Exercise goal:
Report every line below that has the string "purple" in it.

Records excerpted from a collection:
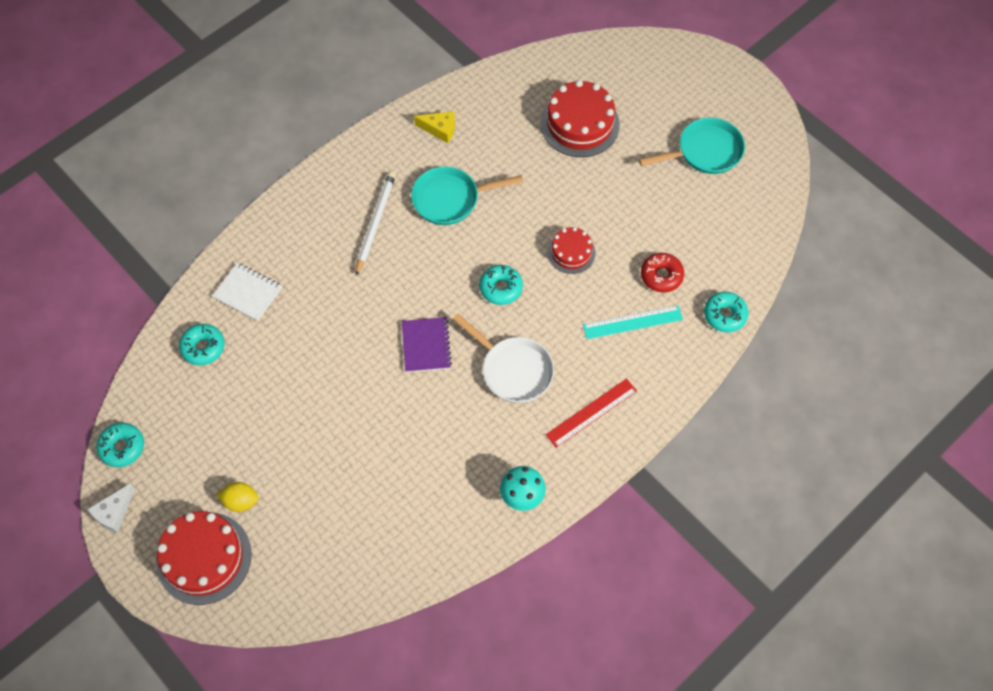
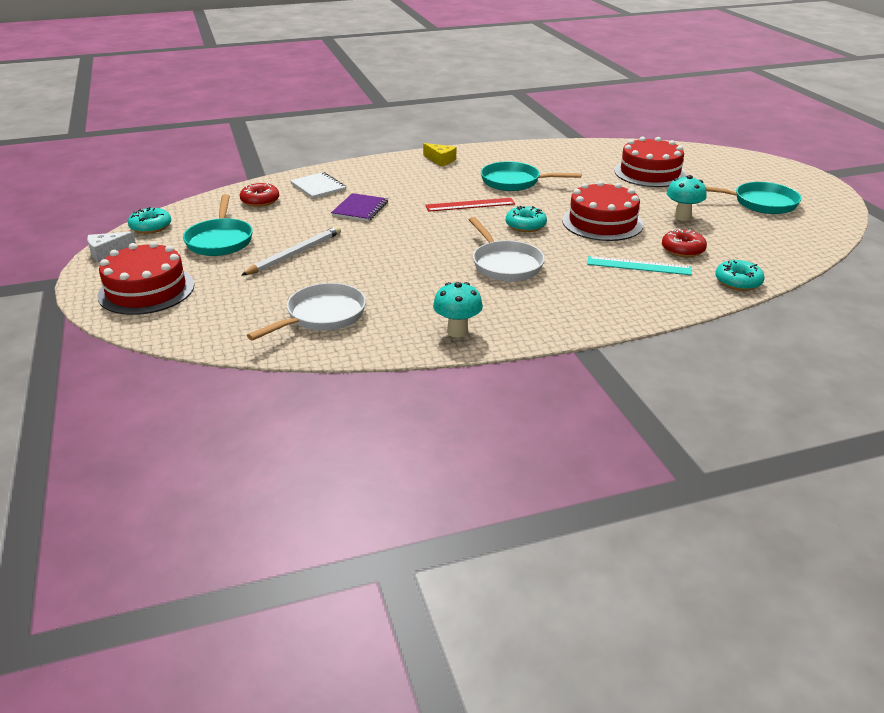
camera: 25 degrees right, 30 degrees down
(203, 347) = (260, 201): turquoise donut -> red donut
(214, 442) = (220, 240): none -> turquoise pan
(241, 501) = (208, 271): yellow lemon -> none
(375, 223) = (445, 180): white pencil -> white pencil (295, 254)
(394, 526) = (322, 316): none -> white pan
(426, 345) = (437, 237): purple notebook -> purple notebook (360, 209)
(440, 129) = (530, 155): yellow cheese -> yellow cheese (440, 160)
(571, 252) = (602, 222): red cake -> red cake, size x1.73
(591, 412) = (564, 302): red ruler -> red ruler (470, 205)
(641, 210) = (682, 217): none -> turquoise mushroom

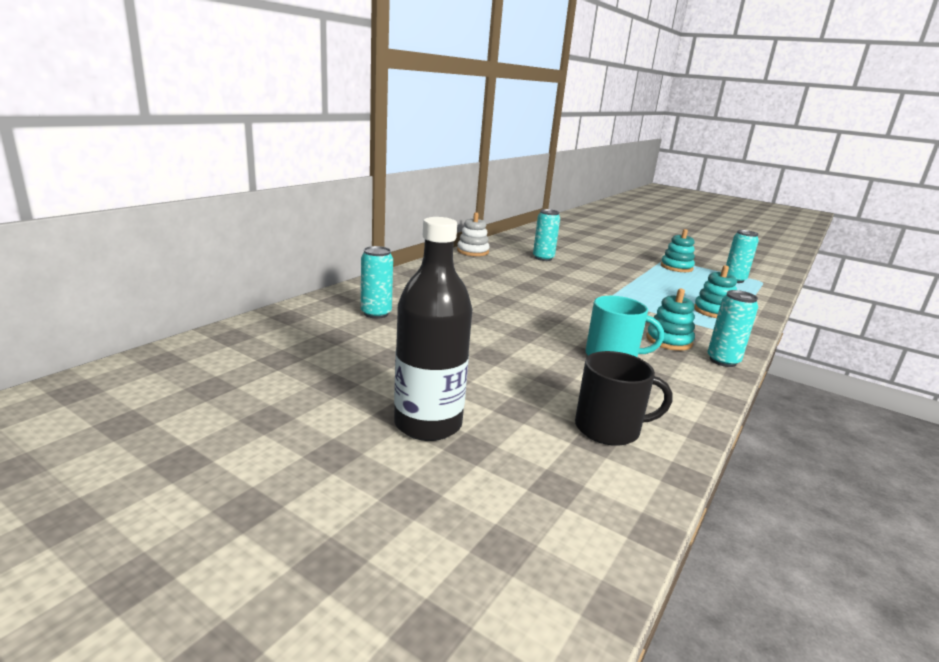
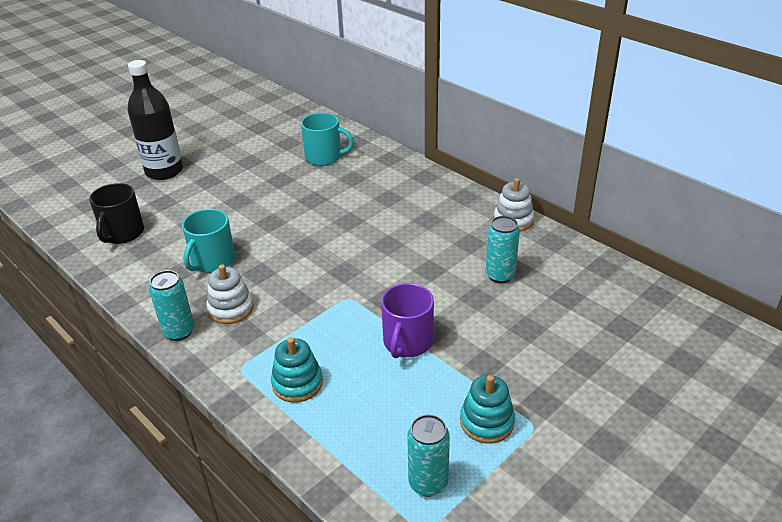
camera: 105 degrees right, 15 degrees up
(376, 313) = (324, 157): turquoise can -> turquoise mug
(636, 282) = (407, 342): none -> purple mug
(669, 341) = (231, 309): turquoise stacking toy -> white stacking toy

Exercise solution:
(426, 345) = (437, 237): purple notebook -> purple notebook (360, 209)
(636, 282) = (407, 342): none -> purple mug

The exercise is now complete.